**WHAT TO WORK ON**
At the line that includes "camera: 75 degrees left, 10 degrees up", begin writing out the entries below exactly, and continue through the last line without adding anything.

══ DATASET ENTRIES ══

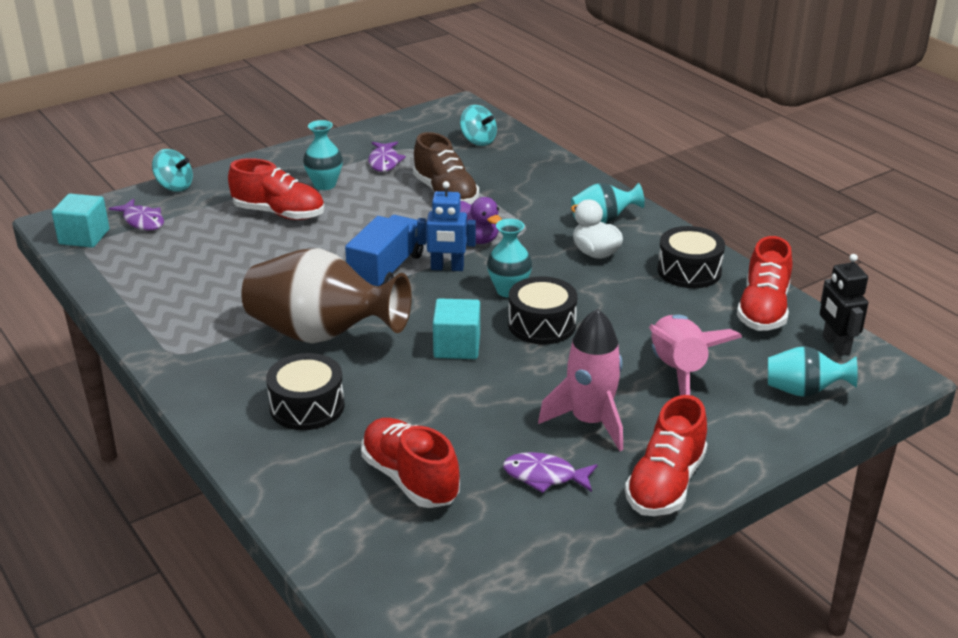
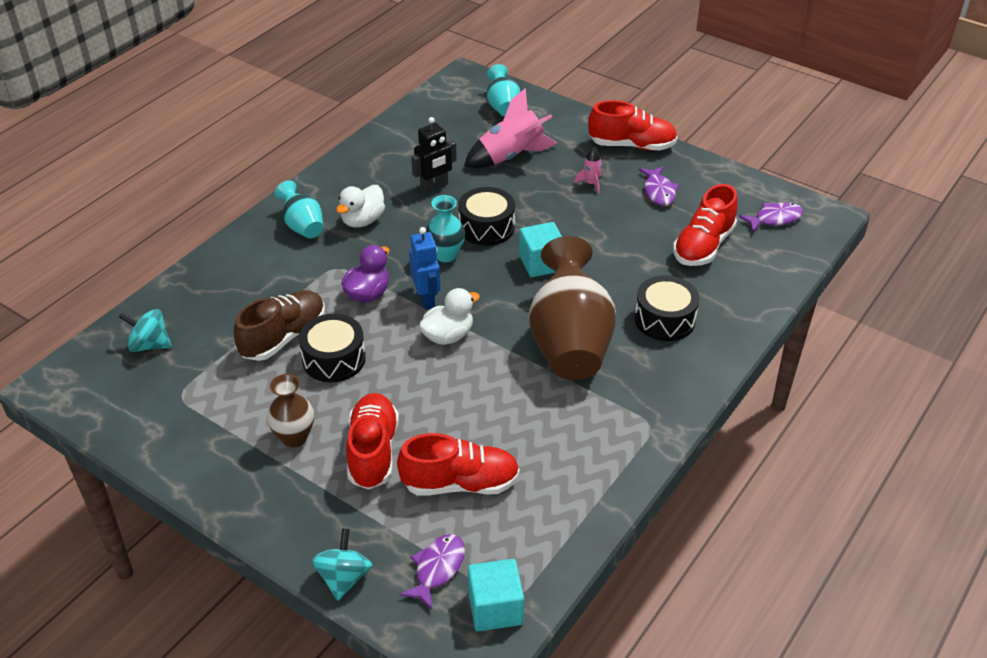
camera: 110 degrees left, 10 degrees up
turquoise vase [303,120,343,190] -> brown vase [267,374,314,447]
blue truck [345,215,424,286] -> white duck [419,288,480,345]
purple fish [368,142,406,172] -> purple fish moved to [739,202,803,232]
turquoise spinning top [460,105,497,146] -> turquoise spinning top turned 105 degrees counterclockwise [119,309,171,352]
pink rocket [538,308,623,451] -> pink rocket [574,147,602,194], size x0.47
black drum [657,226,725,288] -> black drum moved to [299,314,366,382]
red shoe [737,236,792,331] -> red shoe moved to [397,433,520,496]
black robot [820,254,868,356] -> black robot moved to [411,117,457,194]

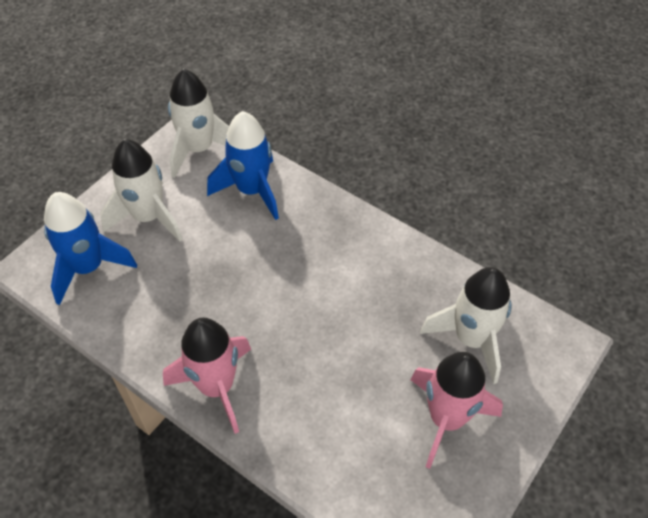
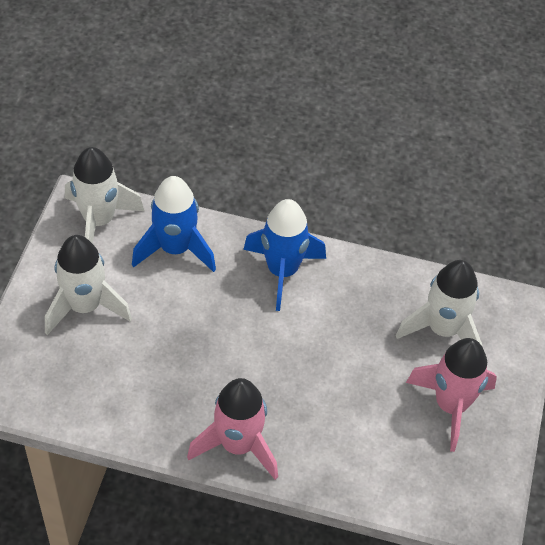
camera: 25 degrees left, 0 degrees up
blue rocket [44,192,137,305] -> blue rocket moved to [243,199,326,311]

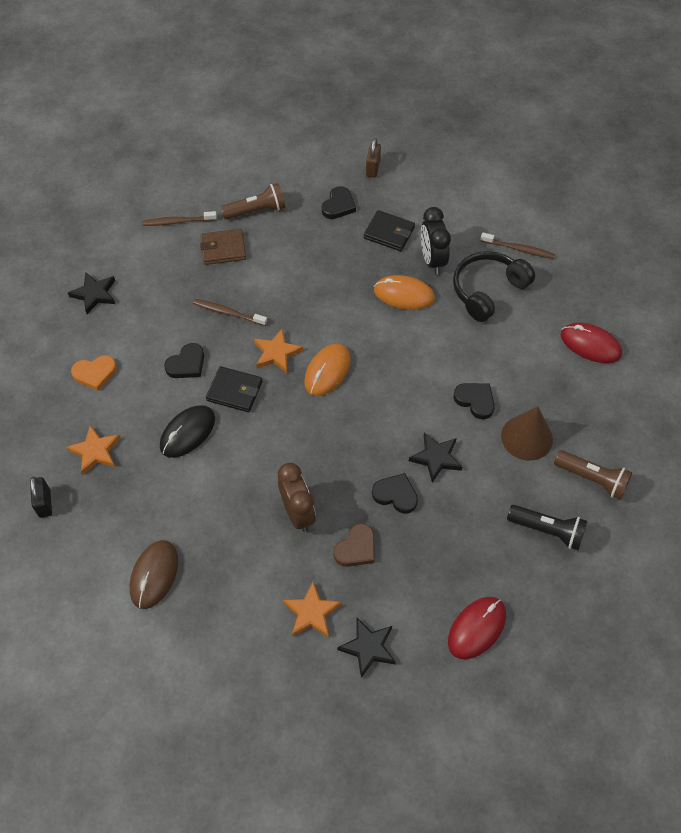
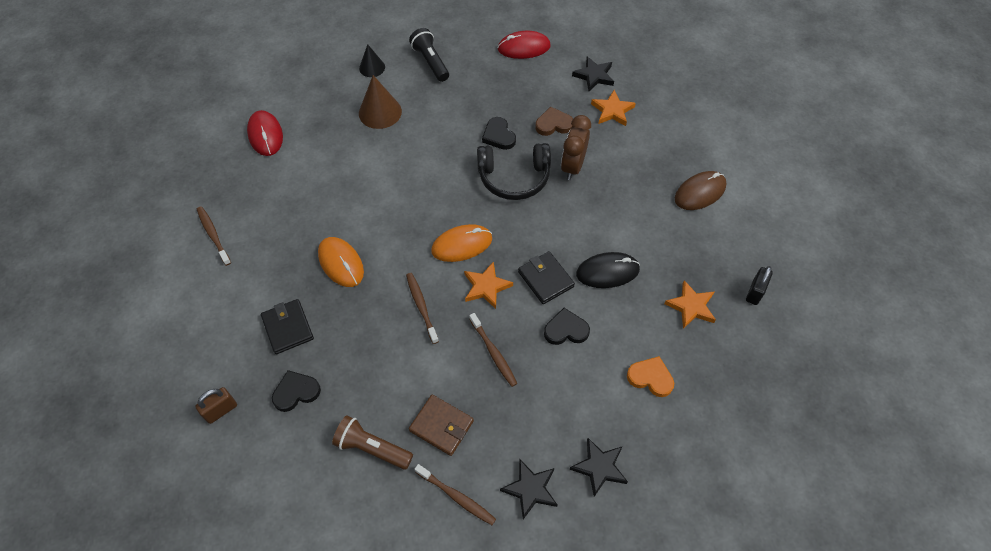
camera: 140 degrees left, 0 degrees up
black star [409,432,462,482] -> black star moved to [500,460,557,519]
black clock [421,207,451,274] -> none
black headphones [453,251,535,322] -> black headphones moved to [477,143,551,200]
black heart [453,383,495,419] -> none
brown flashlight [554,450,632,500] -> black cone [359,44,385,77]
none -> brown toothbrush [406,273,439,344]

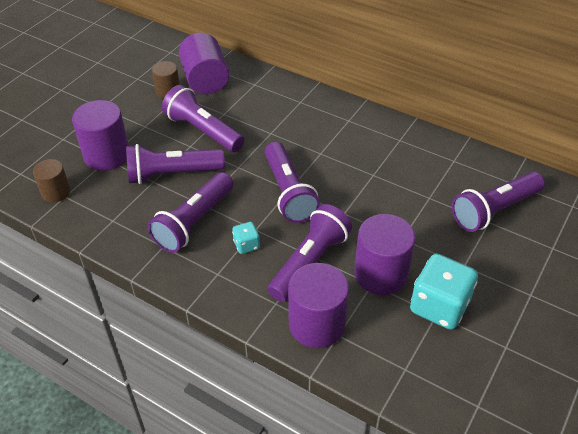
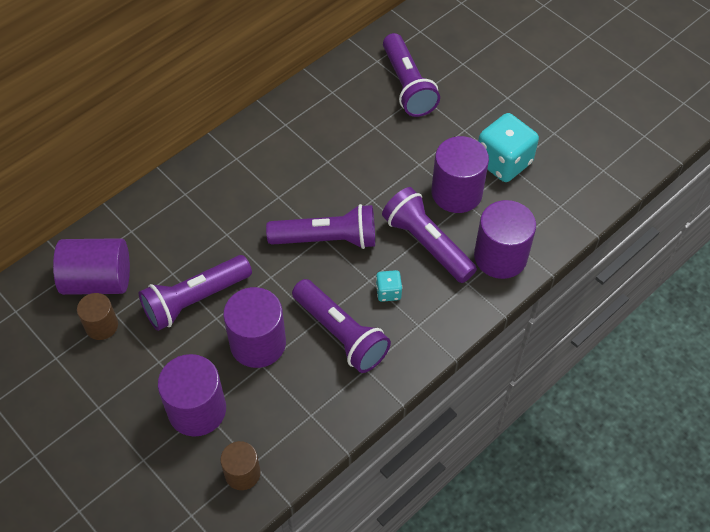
camera: 75 degrees left, 10 degrees up
purple flashlight [126,144,225,184] -> purple cylinder [223,287,286,368]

═══

**EXERCISE SOLUTION**
camera: 75 degrees left, 10 degrees up
purple flashlight [126,144,225,184] -> purple cylinder [223,287,286,368]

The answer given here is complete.